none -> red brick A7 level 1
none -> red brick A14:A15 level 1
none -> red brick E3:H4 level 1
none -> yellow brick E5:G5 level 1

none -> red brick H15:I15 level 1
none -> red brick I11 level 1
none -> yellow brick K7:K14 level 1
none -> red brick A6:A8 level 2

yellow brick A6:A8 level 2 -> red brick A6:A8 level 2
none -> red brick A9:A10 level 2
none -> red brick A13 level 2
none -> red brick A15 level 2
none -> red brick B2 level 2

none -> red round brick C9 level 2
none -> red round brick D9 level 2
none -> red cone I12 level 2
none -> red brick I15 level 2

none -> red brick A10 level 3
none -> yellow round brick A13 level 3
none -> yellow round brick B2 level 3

◆ **What you need to do**
Reproduce only the lines above spanning from the line containing "none -> red brick A6:A8 level 2" through the line containing "none -> red brick A10 level 3", word for word.

◆ **Solution to the problem**
none -> red brick A6:A8 level 2

yellow brick A6:A8 level 2 -> red brick A6:A8 level 2
none -> red brick A9:A10 level 2
none -> red brick A13 level 2
none -> red brick A15 level 2
none -> red brick B2 level 2

none -> red round brick C9 level 2
none -> red round brick D9 level 2
none -> red cone I12 level 2
none -> red brick I15 level 2

none -> red brick A10 level 3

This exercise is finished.